Reproduce each of the rows below verbatim, in the same order.
== RECORDS FOR THIS EXERCISE ==
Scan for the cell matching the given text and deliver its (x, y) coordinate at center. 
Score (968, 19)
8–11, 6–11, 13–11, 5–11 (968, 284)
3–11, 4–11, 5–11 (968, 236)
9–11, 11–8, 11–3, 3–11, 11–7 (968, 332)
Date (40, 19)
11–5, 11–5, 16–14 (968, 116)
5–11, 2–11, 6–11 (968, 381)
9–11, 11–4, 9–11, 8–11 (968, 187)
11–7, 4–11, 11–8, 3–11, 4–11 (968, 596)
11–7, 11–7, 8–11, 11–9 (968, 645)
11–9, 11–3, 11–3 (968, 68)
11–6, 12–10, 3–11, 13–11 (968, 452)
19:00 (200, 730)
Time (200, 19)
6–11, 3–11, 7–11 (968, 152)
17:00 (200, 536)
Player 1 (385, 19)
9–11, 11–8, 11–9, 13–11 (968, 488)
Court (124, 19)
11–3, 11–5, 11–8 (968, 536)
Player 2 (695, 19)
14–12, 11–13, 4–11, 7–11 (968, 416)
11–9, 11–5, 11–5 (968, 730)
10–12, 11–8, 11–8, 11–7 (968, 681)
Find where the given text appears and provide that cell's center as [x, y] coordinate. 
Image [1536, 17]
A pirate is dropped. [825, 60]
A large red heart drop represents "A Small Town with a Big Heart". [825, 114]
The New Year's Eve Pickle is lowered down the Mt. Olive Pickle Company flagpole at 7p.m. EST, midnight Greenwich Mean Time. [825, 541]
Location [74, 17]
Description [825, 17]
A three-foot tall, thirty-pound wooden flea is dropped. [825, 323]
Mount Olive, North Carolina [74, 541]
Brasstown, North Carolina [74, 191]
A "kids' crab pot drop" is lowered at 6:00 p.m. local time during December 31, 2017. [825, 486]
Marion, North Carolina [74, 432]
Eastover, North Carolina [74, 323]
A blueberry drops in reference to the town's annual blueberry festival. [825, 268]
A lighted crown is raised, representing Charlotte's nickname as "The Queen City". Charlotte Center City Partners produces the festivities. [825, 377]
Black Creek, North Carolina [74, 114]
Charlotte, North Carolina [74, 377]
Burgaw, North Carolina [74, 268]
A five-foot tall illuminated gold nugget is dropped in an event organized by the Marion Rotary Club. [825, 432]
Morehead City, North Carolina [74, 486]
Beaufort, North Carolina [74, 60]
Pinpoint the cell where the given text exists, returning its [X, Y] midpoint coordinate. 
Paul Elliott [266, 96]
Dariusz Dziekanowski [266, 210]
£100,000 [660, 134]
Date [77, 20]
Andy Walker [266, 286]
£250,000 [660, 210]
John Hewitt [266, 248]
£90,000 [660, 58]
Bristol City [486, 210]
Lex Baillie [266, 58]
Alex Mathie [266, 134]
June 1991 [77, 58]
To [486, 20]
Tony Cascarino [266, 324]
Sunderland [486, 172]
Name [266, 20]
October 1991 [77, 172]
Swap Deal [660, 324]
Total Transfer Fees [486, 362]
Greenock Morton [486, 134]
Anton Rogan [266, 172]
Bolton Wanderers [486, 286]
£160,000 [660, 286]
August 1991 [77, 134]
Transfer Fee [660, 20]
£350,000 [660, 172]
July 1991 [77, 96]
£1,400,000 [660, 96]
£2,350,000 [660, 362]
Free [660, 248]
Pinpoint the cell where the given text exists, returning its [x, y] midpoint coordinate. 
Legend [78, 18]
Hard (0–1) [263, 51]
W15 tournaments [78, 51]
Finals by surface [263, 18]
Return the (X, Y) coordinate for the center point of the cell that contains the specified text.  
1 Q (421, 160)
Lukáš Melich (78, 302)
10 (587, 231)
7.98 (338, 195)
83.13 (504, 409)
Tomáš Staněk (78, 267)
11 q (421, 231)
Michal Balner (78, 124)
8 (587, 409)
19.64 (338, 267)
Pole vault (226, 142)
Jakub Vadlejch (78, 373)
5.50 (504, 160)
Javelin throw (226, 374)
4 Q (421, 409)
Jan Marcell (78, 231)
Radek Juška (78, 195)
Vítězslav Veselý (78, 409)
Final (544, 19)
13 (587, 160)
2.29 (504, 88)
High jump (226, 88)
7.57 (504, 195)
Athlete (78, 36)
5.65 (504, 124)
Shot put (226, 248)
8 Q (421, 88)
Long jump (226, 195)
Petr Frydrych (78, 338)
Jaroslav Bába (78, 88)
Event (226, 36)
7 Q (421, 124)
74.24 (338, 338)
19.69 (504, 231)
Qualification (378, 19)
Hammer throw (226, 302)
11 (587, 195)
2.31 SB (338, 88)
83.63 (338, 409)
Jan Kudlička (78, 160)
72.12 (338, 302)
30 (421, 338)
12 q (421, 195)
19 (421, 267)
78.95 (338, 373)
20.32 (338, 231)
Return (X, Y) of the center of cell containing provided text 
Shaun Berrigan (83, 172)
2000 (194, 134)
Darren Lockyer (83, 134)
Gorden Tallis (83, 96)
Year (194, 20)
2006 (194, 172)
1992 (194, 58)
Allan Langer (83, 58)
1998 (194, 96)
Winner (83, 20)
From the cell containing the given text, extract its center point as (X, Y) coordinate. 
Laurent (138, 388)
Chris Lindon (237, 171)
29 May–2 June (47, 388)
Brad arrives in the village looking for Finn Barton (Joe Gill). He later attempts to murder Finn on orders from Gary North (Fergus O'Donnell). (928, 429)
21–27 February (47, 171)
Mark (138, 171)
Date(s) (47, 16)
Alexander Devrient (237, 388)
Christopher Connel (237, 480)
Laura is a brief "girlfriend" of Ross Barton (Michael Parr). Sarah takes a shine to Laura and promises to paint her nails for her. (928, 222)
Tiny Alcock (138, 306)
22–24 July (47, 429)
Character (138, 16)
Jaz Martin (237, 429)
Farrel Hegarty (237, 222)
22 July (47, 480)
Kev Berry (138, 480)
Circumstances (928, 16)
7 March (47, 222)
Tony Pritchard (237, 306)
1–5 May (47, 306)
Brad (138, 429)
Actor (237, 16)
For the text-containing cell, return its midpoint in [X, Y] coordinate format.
===
FINISHED TASK -
Scan for the cell matching the given text and deliver its (x, y) coordinate at center. 
Score (968, 19)
8–11, 6–11, 13–11, 5–11 (968, 284)
3–11, 4–11, 5–11 (968, 236)
9–11, 11–8, 11–3, 3–11, 11–7 (968, 332)
Date (40, 19)
11–5, 11–5, 16–14 (968, 116)
5–11, 2–11, 6–11 (968, 381)
9–11, 11–4, 9–11, 8–11 (968, 187)
11–7, 4–11, 11–8, 3–11, 4–11 (968, 596)
11–7, 11–7, 8–11, 11–9 (968, 645)
11–9, 11–3, 11–3 (968, 68)
11–6, 12–10, 3–11, 13–11 (968, 452)
19:00 (200, 730)
Time (200, 19)
6–11, 3–11, 7–11 (968, 152)
17:00 (200, 536)
Player 1 (385, 19)
9–11, 11–8, 11–9, 13–11 (968, 488)
Court (124, 19)
11–3, 11–5, 11–8 (968, 536)
Player 2 (695, 19)
14–12, 11–13, 4–11, 7–11 (968, 416)
11–9, 11–5, 11–5 (968, 730)
10–12, 11–8, 11–8, 11–7 (968, 681)
Find where the given text appears and provide that cell's center as [x, y] coordinate. 
Image [1536, 17]
A pirate is dropped. [825, 60]
A large red heart drop represents "A Small Town with a Big Heart". [825, 114]
The New Year's Eve Pickle is lowered down the Mt. Olive Pickle Company flagpole at 7p.m. EST, midnight Greenwich Mean Time. [825, 541]
Location [74, 17]
Description [825, 17]
A three-foot tall, thirty-pound wooden flea is dropped. [825, 323]
Mount Olive, North Carolina [74, 541]
Brasstown, North Carolina [74, 191]
A "kids' crab pot drop" is lowered at 6:00 p.m. local time during December 31, 2017. [825, 486]
Marion, North Carolina [74, 432]
Eastover, North Carolina [74, 323]
A blueberry drops in reference to the town's annual blueberry festival. [825, 268]
A lighted crown is raised, representing Charlotte's nickname as "The Queen City". Charlotte Center City Partners produces the festivities. [825, 377]
Black Creek, North Carolina [74, 114]
Charlotte, North Carolina [74, 377]
Burgaw, North Carolina [74, 268]
A five-foot tall illuminated gold nugget is dropped in an event organized by the Marion Rotary Club. [825, 432]
Morehead City, North Carolina [74, 486]
Beaufort, North Carolina [74, 60]
Pinpoint the cell where the given text exists, returning its [X, Y] midpoint coordinate. 
Paul Elliott [266, 96]
Dariusz Dziekanowski [266, 210]
£100,000 [660, 134]
Date [77, 20]
Andy Walker [266, 286]
£250,000 [660, 210]
John Hewitt [266, 248]
£90,000 [660, 58]
Bristol City [486, 210]
Lex Baillie [266, 58]
Alex Mathie [266, 134]
June 1991 [77, 58]
To [486, 20]
Tony Cascarino [266, 324]
Sunderland [486, 172]
Name [266, 20]
October 1991 [77, 172]
Swap Deal [660, 324]
Total Transfer Fees [486, 362]
Greenock Morton [486, 134]
Anton Rogan [266, 172]
Bolton Wanderers [486, 286]
£160,000 [660, 286]
August 1991 [77, 134]
Transfer Fee [660, 20]
£350,000 [660, 172]
July 1991 [77, 96]
£1,400,000 [660, 96]
£2,350,000 [660, 362]
Free [660, 248]
Pinpoint the cell where the given text exists, returning its [x, y] midpoint coordinate. 
Legend [78, 18]
Hard (0–1) [263, 51]
W15 tournaments [78, 51]
Finals by surface [263, 18]
Return the (X, Y) coordinate for the center point of the cell that contains the specified text.  
1 Q (421, 160)
Lukáš Melich (78, 302)
10 (587, 231)
7.98 (338, 195)
83.13 (504, 409)
Tomáš Staněk (78, 267)
11 q (421, 231)
Michal Balner (78, 124)
8 (587, 409)
19.64 (338, 267)
Pole vault (226, 142)
Jakub Vadlejch (78, 373)
5.50 (504, 160)
Javelin throw (226, 374)
4 Q (421, 409)
Jan Marcell (78, 231)
Radek Juška (78, 195)
Vítězslav Veselý (78, 409)
Final (544, 19)
13 (587, 160)
2.29 (504, 88)
High jump (226, 88)
7.57 (504, 195)
Athlete (78, 36)
5.65 (504, 124)
Shot put (226, 248)
8 Q (421, 88)
Long jump (226, 195)
Petr Frydrych (78, 338)
Jaroslav Bába (78, 88)
Event (226, 36)
7 Q (421, 124)
74.24 (338, 338)
19.69 (504, 231)
Qualification (378, 19)
Hammer throw (226, 302)
11 (587, 195)
2.31 SB (338, 88)
83.63 (338, 409)
Jan Kudlička (78, 160)
72.12 (338, 302)
30 (421, 338)
12 q (421, 195)
19 (421, 267)
78.95 (338, 373)
20.32 (338, 231)
Return (X, Y) of the center of cell containing provided text 
Shaun Berrigan (83, 172)
2000 (194, 134)
Darren Lockyer (83, 134)
Gorden Tallis (83, 96)
Year (194, 20)
2006 (194, 172)
1992 (194, 58)
Allan Langer (83, 58)
1998 (194, 96)
Winner (83, 20)
From the cell containing the given text, extract its center point as (X, Y) coordinate. 
Laurent (138, 388)
Chris Lindon (237, 171)
29 May–2 June (47, 388)
Brad arrives in the village looking for Finn Barton (Joe Gill). He later attempts to murder Finn on orders from Gary North (Fergus O'Donnell). (928, 429)
21–27 February (47, 171)
Mark (138, 171)
Date(s) (47, 16)
Alexander Devrient (237, 388)
Christopher Connel (237, 480)
Laura is a brief "girlfriend" of Ross Barton (Michael Parr). Sarah takes a shine to Laura and promises to paint her nails for her. (928, 222)
Tiny Alcock (138, 306)
22–24 July (47, 429)
Character (138, 16)
Jaz Martin (237, 429)
Farrel Hegarty (237, 222)
22 July (47, 480)
Kev Berry (138, 480)
Circumstances (928, 16)
7 March (47, 222)
Tony Pritchard (237, 306)
1–5 May (47, 306)
Brad (138, 429)
Actor (237, 16)
For the text-containing cell, return its midpoint in [X, Y] coordinate format.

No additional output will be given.